Description of the task: Could you retype all of the entries below word for word?

****************************************

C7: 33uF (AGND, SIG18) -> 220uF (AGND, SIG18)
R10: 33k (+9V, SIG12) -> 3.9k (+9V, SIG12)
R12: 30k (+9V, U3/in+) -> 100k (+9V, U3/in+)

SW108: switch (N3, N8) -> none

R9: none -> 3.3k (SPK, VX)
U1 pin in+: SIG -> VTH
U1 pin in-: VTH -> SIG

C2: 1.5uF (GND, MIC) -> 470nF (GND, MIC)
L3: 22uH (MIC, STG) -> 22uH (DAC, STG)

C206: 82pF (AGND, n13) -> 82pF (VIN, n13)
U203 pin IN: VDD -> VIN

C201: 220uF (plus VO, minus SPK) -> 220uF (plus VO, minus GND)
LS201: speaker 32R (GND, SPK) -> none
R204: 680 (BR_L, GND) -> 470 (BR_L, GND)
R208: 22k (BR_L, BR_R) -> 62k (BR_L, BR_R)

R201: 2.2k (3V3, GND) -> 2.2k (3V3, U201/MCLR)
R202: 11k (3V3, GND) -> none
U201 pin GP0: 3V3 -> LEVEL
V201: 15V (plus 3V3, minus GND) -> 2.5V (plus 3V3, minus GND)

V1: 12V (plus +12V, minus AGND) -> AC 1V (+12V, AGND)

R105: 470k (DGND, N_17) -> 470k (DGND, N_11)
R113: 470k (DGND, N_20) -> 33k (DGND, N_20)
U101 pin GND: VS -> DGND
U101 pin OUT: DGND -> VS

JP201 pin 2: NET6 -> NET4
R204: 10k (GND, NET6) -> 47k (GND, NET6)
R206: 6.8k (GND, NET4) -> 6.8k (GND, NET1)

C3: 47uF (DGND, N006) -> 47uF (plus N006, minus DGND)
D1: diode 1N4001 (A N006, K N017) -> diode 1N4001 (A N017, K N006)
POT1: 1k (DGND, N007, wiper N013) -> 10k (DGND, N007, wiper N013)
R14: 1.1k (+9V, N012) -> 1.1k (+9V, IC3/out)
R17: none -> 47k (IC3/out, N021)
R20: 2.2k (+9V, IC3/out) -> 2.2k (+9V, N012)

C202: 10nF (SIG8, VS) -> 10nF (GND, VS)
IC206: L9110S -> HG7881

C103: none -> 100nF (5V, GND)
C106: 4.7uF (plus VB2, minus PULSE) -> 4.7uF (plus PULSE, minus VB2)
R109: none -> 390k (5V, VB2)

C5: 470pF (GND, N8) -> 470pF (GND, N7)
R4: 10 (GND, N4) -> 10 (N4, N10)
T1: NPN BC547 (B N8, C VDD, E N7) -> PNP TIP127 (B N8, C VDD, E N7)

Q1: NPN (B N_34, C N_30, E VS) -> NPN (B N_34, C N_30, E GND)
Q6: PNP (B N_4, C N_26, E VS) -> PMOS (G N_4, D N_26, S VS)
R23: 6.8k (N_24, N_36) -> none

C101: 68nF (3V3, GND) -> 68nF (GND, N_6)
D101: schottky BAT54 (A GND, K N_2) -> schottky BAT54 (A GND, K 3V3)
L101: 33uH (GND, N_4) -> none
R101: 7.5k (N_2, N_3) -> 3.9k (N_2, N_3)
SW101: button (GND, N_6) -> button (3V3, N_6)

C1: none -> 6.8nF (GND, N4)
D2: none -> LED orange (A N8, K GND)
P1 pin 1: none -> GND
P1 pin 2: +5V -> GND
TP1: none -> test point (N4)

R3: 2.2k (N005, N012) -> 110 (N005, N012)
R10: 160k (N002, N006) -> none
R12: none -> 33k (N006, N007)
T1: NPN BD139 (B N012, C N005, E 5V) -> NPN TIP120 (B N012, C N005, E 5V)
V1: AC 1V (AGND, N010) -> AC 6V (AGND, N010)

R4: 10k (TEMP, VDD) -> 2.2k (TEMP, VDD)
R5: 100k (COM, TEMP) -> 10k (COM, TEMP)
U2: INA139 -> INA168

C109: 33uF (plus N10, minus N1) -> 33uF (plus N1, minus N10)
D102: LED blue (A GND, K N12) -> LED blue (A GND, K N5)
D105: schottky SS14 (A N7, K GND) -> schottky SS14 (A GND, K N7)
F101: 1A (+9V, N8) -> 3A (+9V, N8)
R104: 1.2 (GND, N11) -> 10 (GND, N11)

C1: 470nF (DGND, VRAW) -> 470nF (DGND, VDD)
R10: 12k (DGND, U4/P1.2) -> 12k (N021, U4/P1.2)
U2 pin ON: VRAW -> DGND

****************************************

Written response:
C7: 33uF (AGND, SIG18) -> 220uF (AGND, SIG18)
R10: 33k (+9V, SIG12) -> 3.9k (+9V, SIG12)
R12: 30k (+9V, U3/in+) -> 100k (+9V, U3/in+)

SW108: switch (N3, N8) -> none

R9: none -> 3.3k (SPK, VX)
U1 pin in+: SIG -> VTH
U1 pin in-: VTH -> SIG

C2: 1.5uF (GND, MIC) -> 470nF (GND, MIC)
L3: 22uH (MIC, STG) -> 22uH (DAC, STG)

C206: 82pF (AGND, n13) -> 82pF (VIN, n13)
U203 pin IN: VDD -> VIN

C201: 220uF (plus VO, minus SPK) -> 220uF (plus VO, minus GND)
LS201: speaker 32R (GND, SPK) -> none
R204: 680 (BR_L, GND) -> 470 (BR_L, GND)
R208: 22k (BR_L, BR_R) -> 62k (BR_L, BR_R)

R201: 2.2k (3V3, GND) -> 2.2k (3V3, U201/MCLR)
R202: 11k (3V3, GND) -> none
U201 pin GP0: 3V3 -> LEVEL
V201: 15V (plus 3V3, minus GND) -> 2.5V (plus 3V3, minus GND)

V1: 12V (plus +12V, minus AGND) -> AC 1V (+12V, AGND)

R105: 470k (DGND, N_17) -> 470k (DGND, N_11)
R113: 470k (DGND, N_20) -> 33k (DGND, N_20)
U101 pin GND: VS -> DGND
U101 pin OUT: DGND -> VS

JP201 pin 2: NET6 -> NET4
R204: 10k (GND, NET6) -> 47k (GND, NET6)
R206: 6.8k (GND, NET4) -> 6.8k (GND, NET1)

C3: 47uF (DGND, N006) -> 47uF (plus N006, minus DGND)
D1: diode 1N4001 (A N006, K N017) -> diode 1N4001 (A N017, K N006)
POT1: 1k (DGND, N007, wiper N013) -> 10k (DGND, N007, wiper N013)
R14: 1.1k (+9V, N012) -> 1.1k (+9V, IC3/out)
R17: none -> 47k (IC3/out, N021)
R20: 2.2k (+9V, IC3/out) -> 2.2k (+9V, N012)

C202: 10nF (SIG8, VS) -> 10nF (GND, VS)
IC206: L9110S -> HG7881

C103: none -> 100nF (5V, GND)
C106: 4.7uF (plus VB2, minus PULSE) -> 4.7uF (plus PULSE, minus VB2)
R109: none -> 390k (5V, VB2)

C5: 470pF (GND, N8) -> 470pF (GND, N7)
R4: 10 (GND, N4) -> 10 (N4, N10)
T1: NPN BC547 (B N8, C VDD, E N7) -> PNP TIP127 (B N8, C VDD, E N7)

Q1: NPN (B N_34, C N_30, E VS) -> NPN (B N_34, C N_30, E GND)
Q6: PNP (B N_4, C N_26, E VS) -> PMOS (G N_4, D N_26, S VS)
R23: 6.8k (N_24, N_36) -> none

C101: 68nF (3V3, GND) -> 68nF (GND, N_6)
D101: schottky BAT54 (A GND, K N_2) -> schottky BAT54 (A GND, K 3V3)
L101: 33uH (GND, N_4) -> none
R101: 7.5k (N_2, N_3) -> 3.9k (N_2, N_3)
SW101: button (GND, N_6) -> button (3V3, N_6)

C1: none -> 6.8nF (GND, N4)
D2: none -> LED orange (A N8, K GND)
P1 pin 1: none -> GND
P1 pin 2: +5V -> GND
TP1: none -> test point (N4)

R3: 2.2k (N005, N012) -> 110 (N005, N012)
R10: 160k (N002, N006) -> none
R12: none -> 33k (N006, N007)
T1: NPN BD139 (B N012, C N005, E 5V) -> NPN TIP120 (B N012, C N005, E 5V)
V1: AC 1V (AGND, N010) -> AC 6V (AGND, N010)

R4: 10k (TEMP, VDD) -> 2.2k (TEMP, VDD)
R5: 100k (COM, TEMP) -> 10k (COM, TEMP)
U2: INA139 -> INA168

C109: 33uF (plus N10, minus N1) -> 33uF (plus N1, minus N10)
D102: LED blue (A GND, K N12) -> LED blue (A GND, K N5)
D105: schottky SS14 (A N7, K GND) -> schottky SS14 (A GND, K N7)
F101: 1A (+9V, N8) -> 3A (+9V, N8)
R104: 1.2 (GND, N11) -> 10 (GND, N11)

C1: 470nF (DGND, VRAW) -> 470nF (DGND, VDD)
R10: 12k (DGND, U4/P1.2) -> 12k (N021, U4/P1.2)
U2 pin ON: VRAW -> DGND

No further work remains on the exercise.